**What needs to be done**
Exact reproduction of the data is required, with images excluded.

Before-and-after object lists
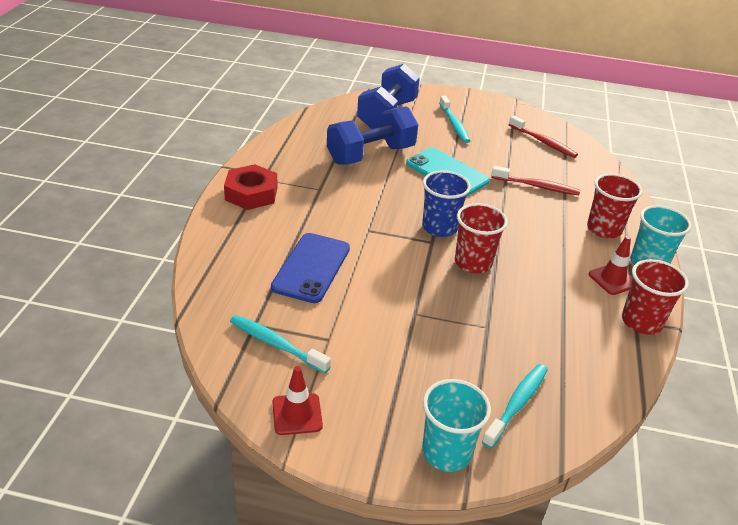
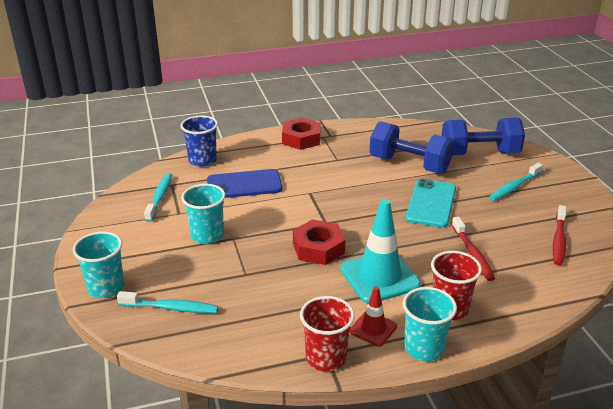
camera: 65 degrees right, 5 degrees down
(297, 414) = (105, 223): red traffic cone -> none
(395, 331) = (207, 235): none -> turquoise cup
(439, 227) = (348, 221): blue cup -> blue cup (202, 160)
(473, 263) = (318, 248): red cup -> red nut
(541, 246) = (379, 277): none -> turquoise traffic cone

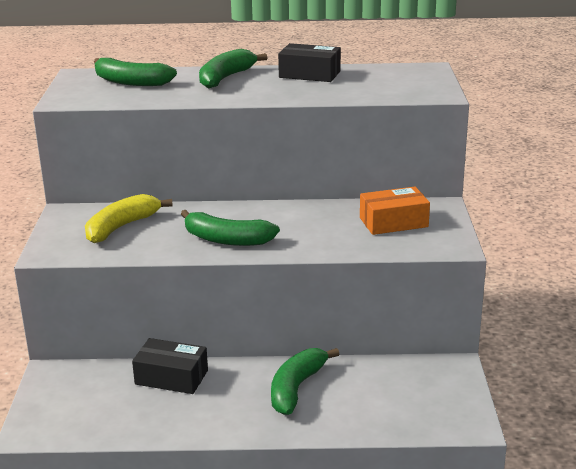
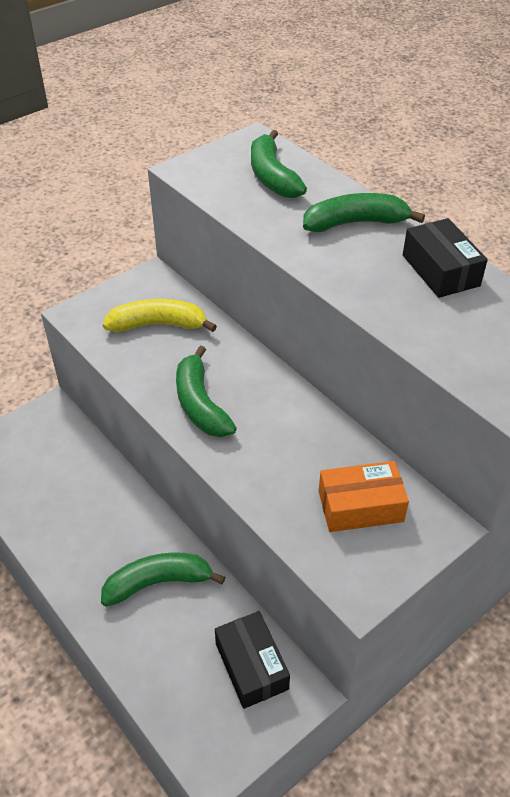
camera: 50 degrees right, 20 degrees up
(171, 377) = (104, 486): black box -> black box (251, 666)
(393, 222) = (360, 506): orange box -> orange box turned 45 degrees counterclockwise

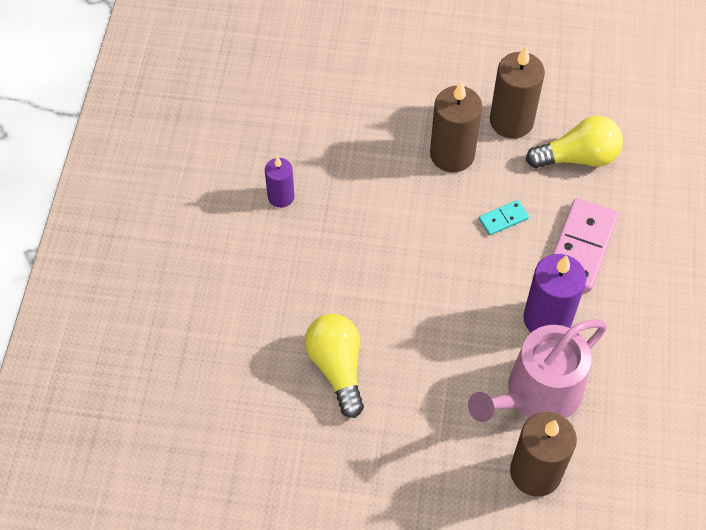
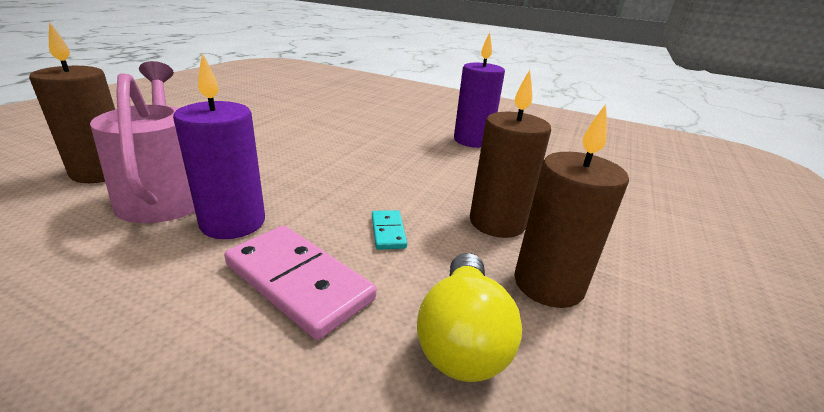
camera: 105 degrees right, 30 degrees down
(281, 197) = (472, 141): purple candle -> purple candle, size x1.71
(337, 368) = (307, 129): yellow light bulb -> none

**Written answer**
camera: 65 degrees right, 5 degrees down
(297, 414) = (105, 223): red traffic cone -> none
(395, 331) = (207, 235): none -> turquoise cup
(439, 227) = (348, 221): blue cup -> blue cup (202, 160)
(473, 263) = (318, 248): red cup -> red nut
(541, 246) = (379, 277): none -> turquoise traffic cone

camera: 50 degrees right, 20 degrees up
(171, 377) = (104, 486): black box -> black box (251, 666)
(393, 222) = (360, 506): orange box -> orange box turned 45 degrees counterclockwise

camera: 105 degrees right, 30 degrees down
(281, 197) = (472, 141): purple candle -> purple candle, size x1.71
(337, 368) = (307, 129): yellow light bulb -> none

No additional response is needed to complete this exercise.